One number is the whole answer: how many lines of the records include "schottky".

[Before-and-after change records]
# # # #

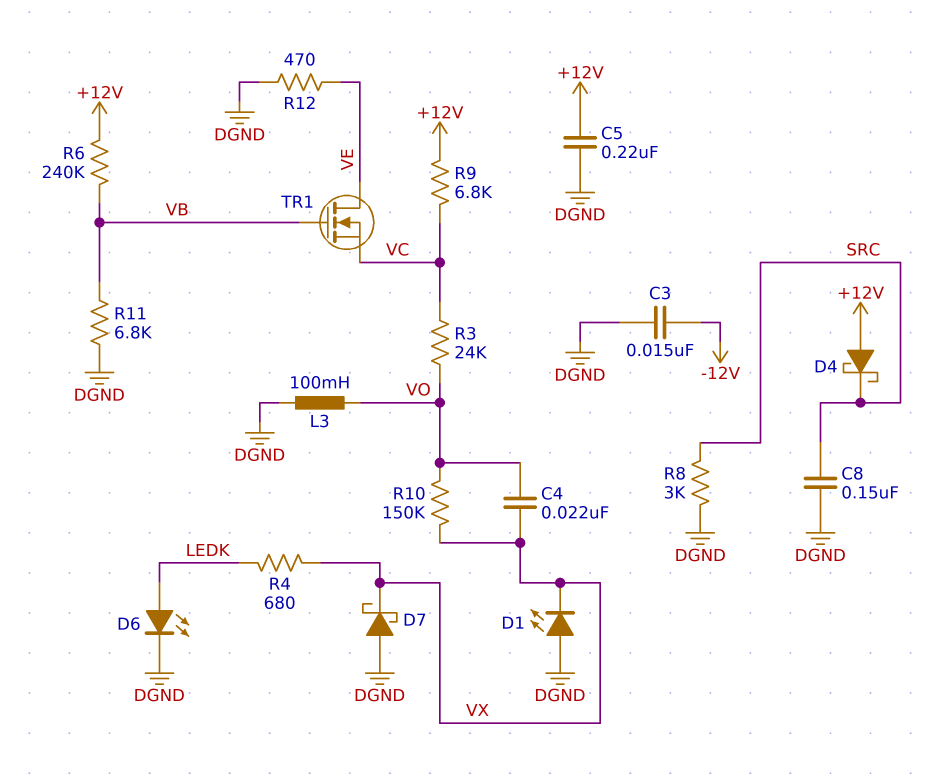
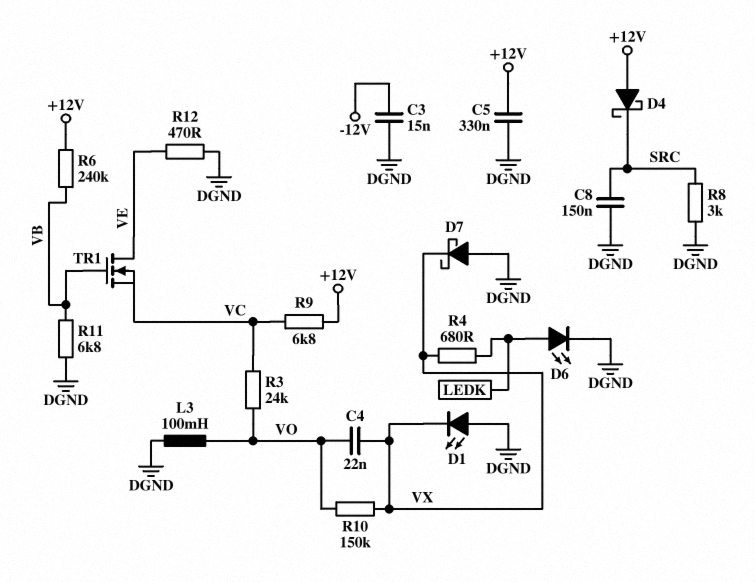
C5: 220nF (+12V, DGND) -> 330nF (+12V, DGND)

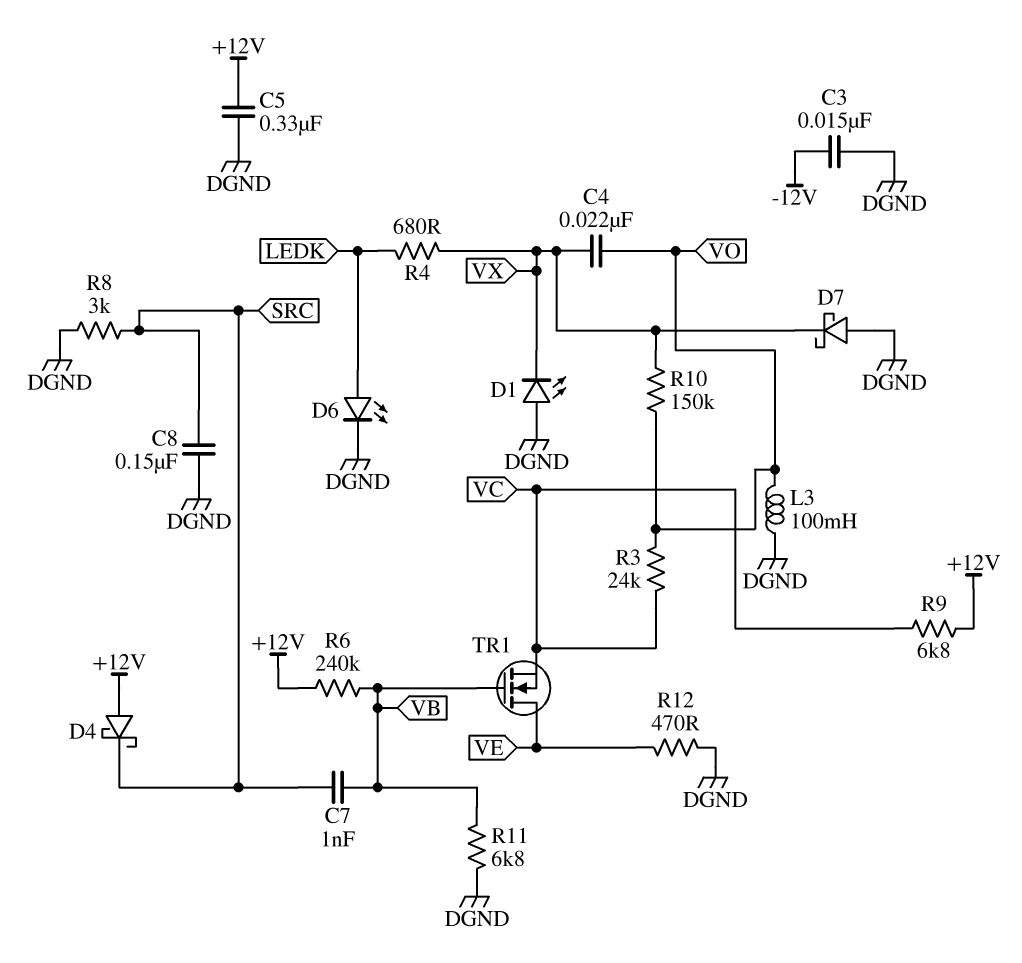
C7: none -> 1nF (SRC, VB)

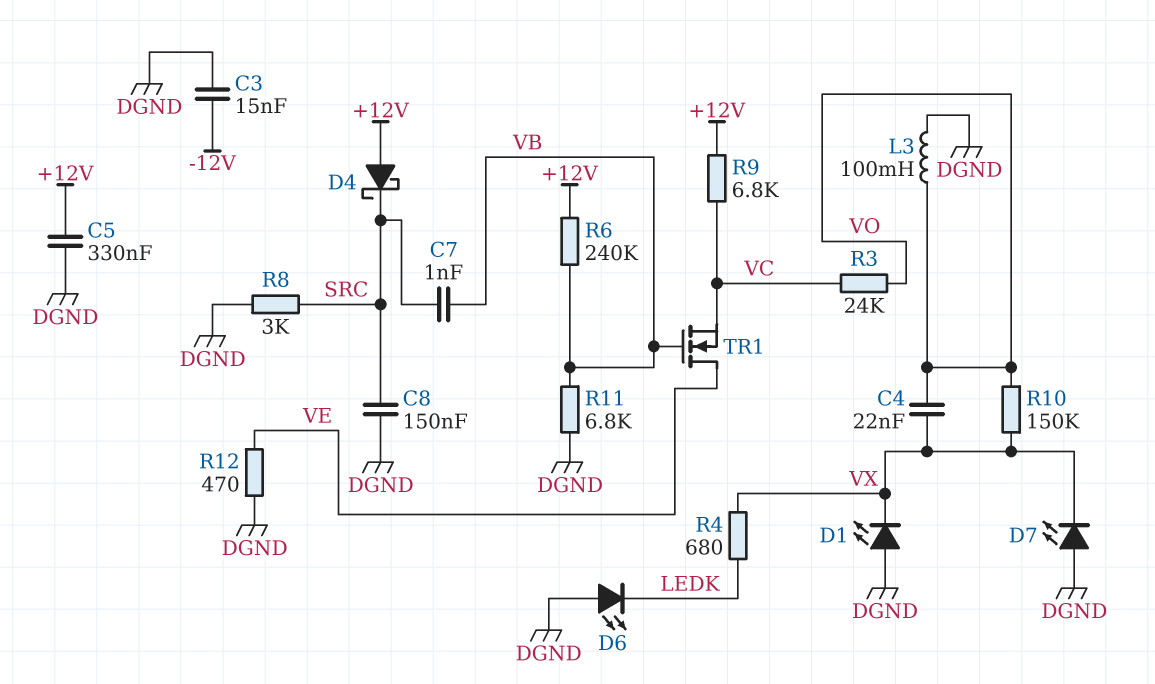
D6: LED (A LEDK, K DGND) -> LED (A DGND, K LEDK)
D7: schottky (A DGND, K VX) -> LED (A DGND, K VX)

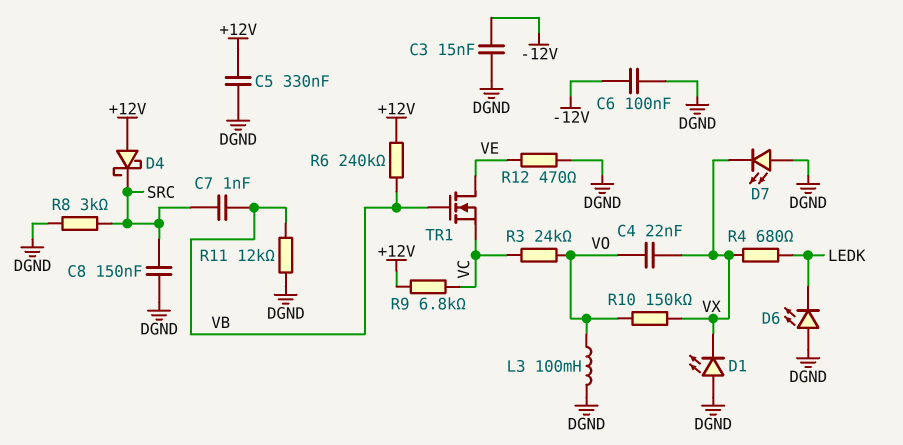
C6: none -> 100nF (-12V, DGND)
R11: 6.8k (DGND, VB) -> 12k (DGND, VB)

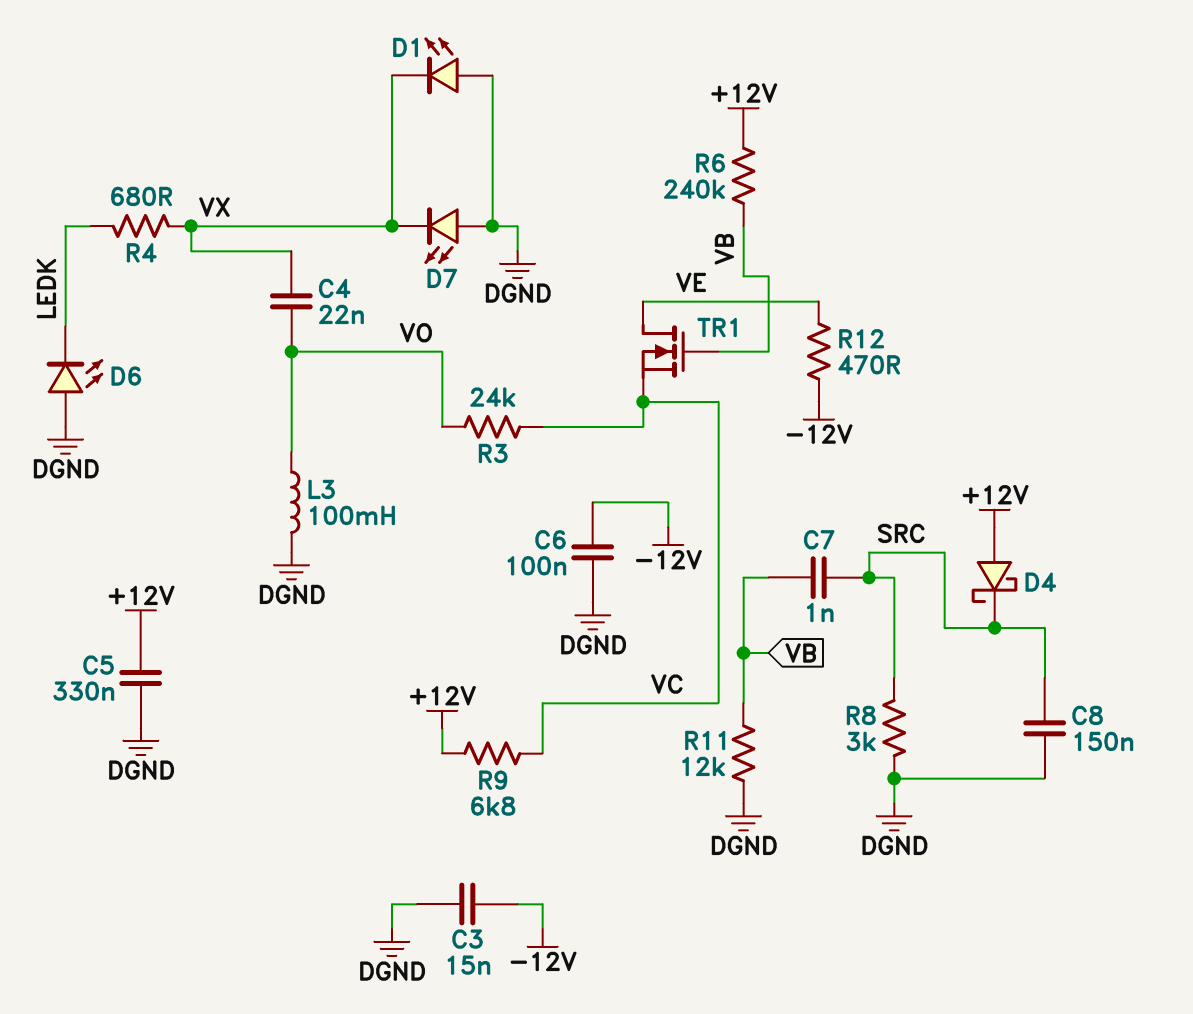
R10: 150k (VO, VX) -> none
R12: 470 (DGND, VE) -> 470 (-12V, VE)

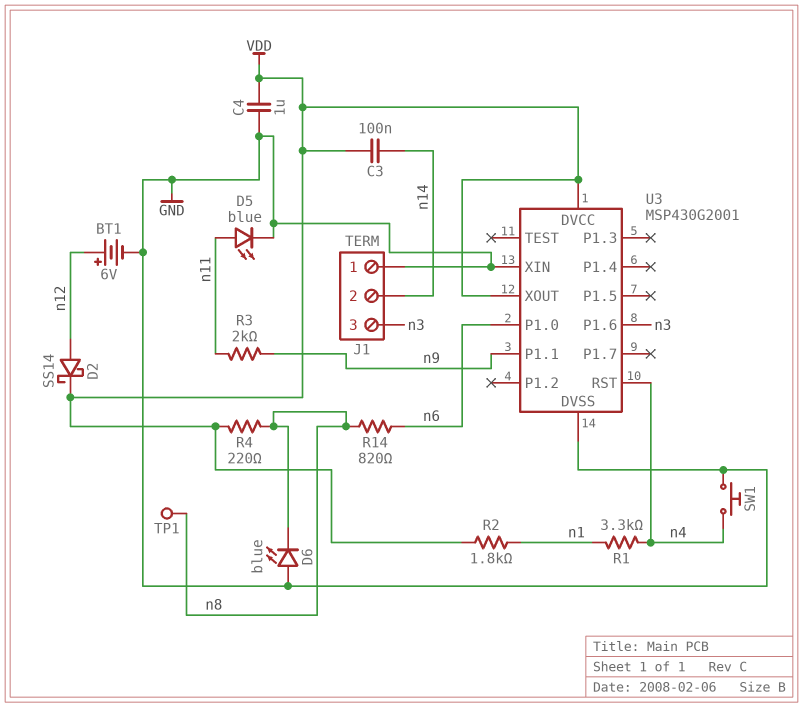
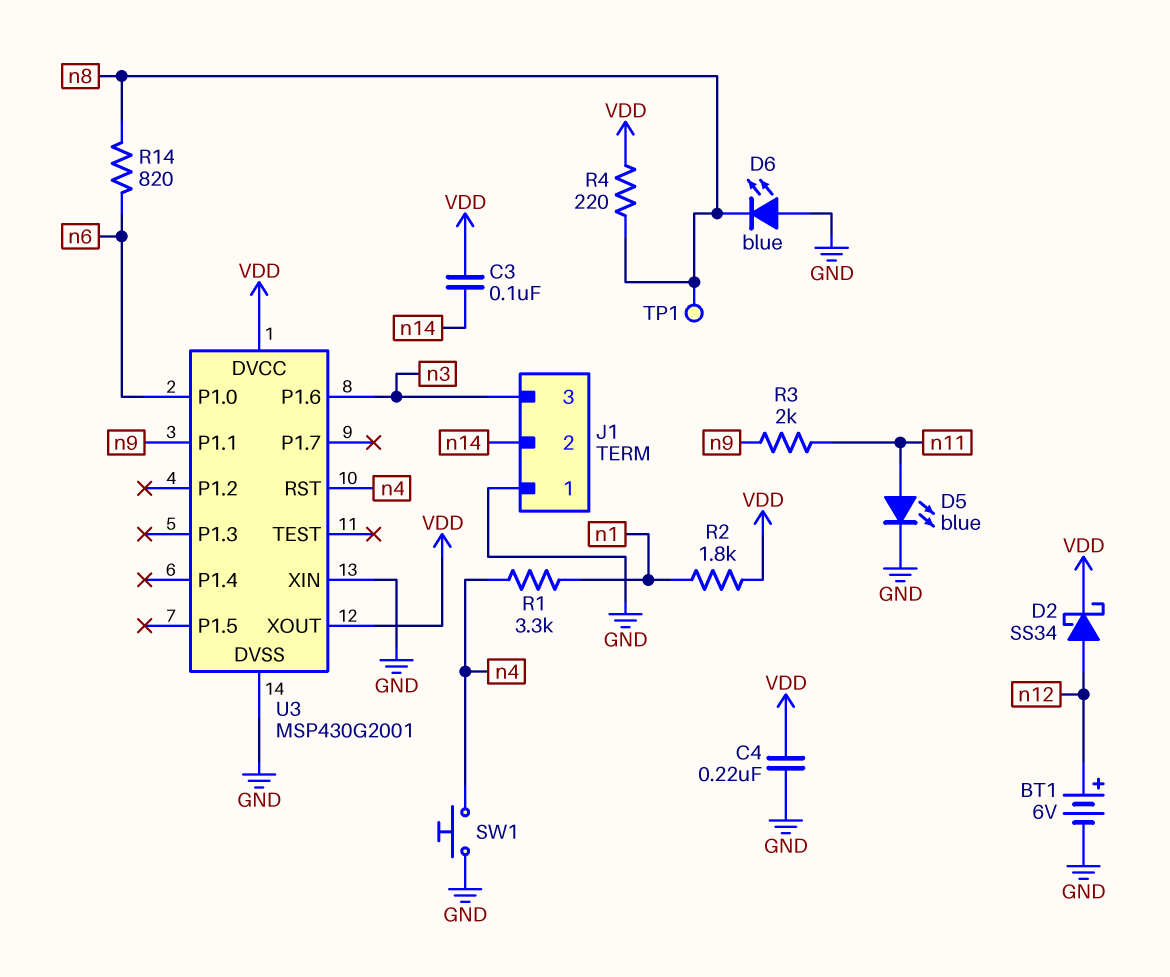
C4: 1uF (GND, VDD) -> 220nF (GND, VDD)
D2: schottky SS14 (A n12, K VDD) -> schottky SS34 (A n12, K VDD)

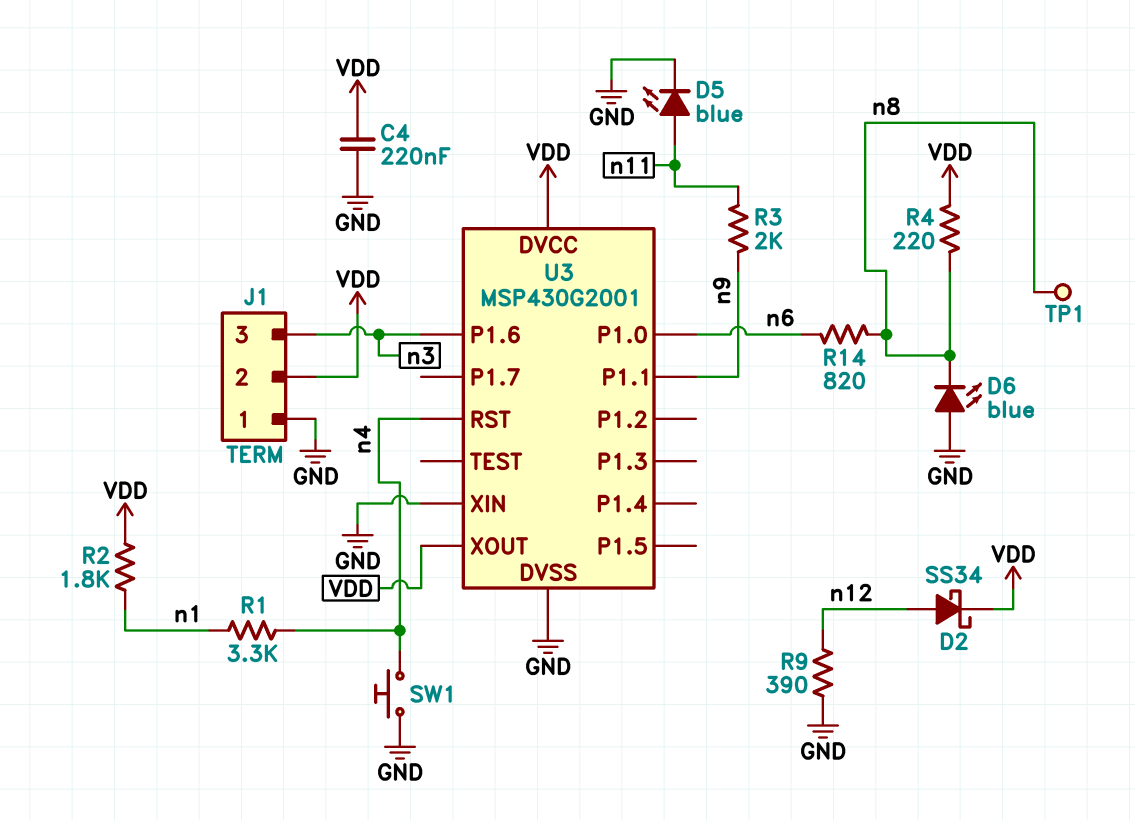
BT1: 6V (plus n12, minus GND) -> none
C3: 100nF (VDD, n14) -> none
J1 pin 2: n14 -> VDD
R9: none -> 390 (GND, n12)

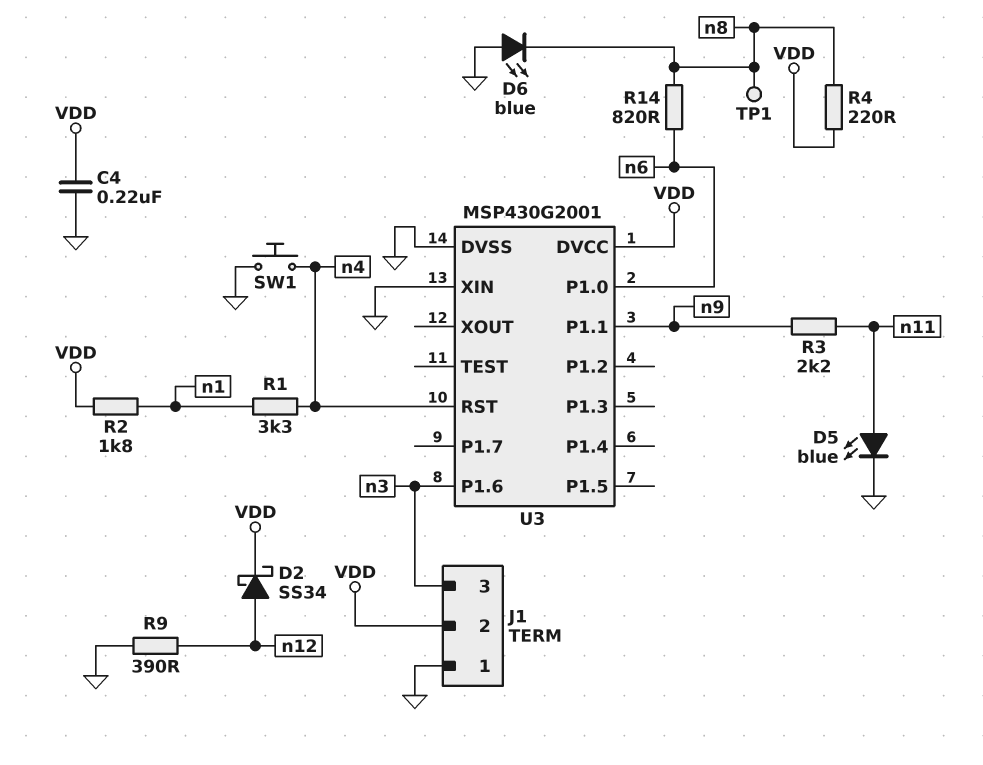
R3: 2k (n9, n11) -> 2.2k (n9, n11)
U3 pin XOUT: VDD -> none

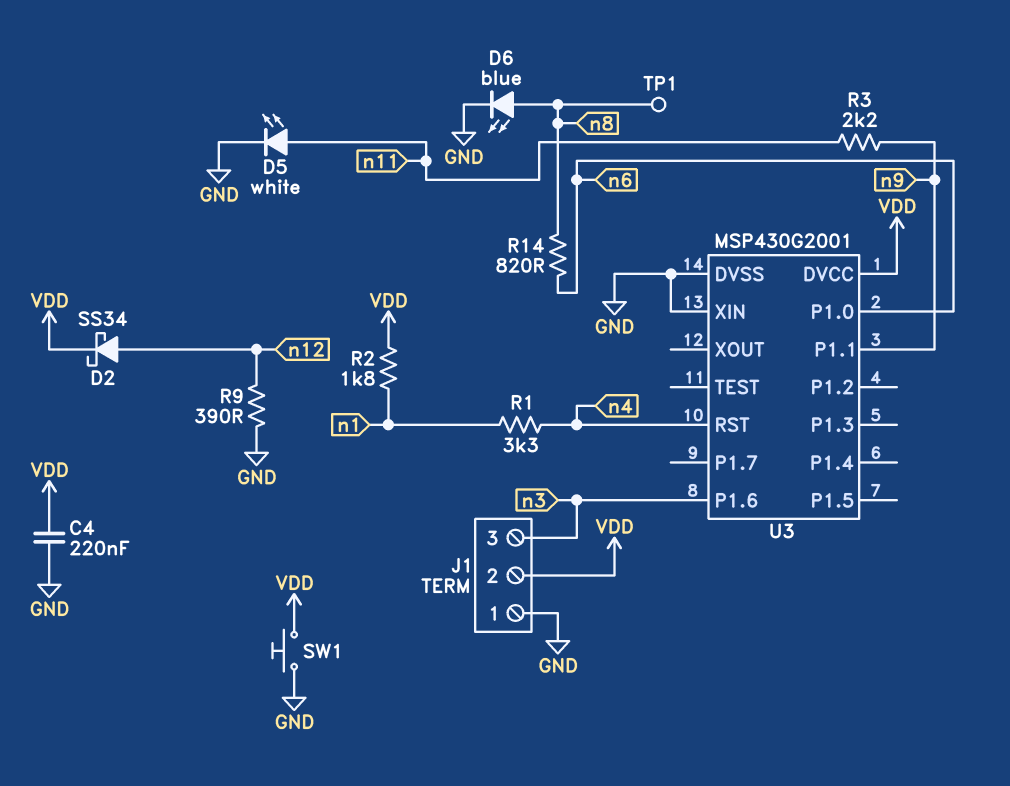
D5: LED blue (A n11, K GND) -> LED white (A n11, K GND)
D6: LED blue (A GND, K n8) -> LED blue (A n8, K GND)
R4: 220 (VDD, n8) -> none
SW1: button (GND, n4) -> button (GND, VDD)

# # # #

▶ **EXERCISE RESULT**
2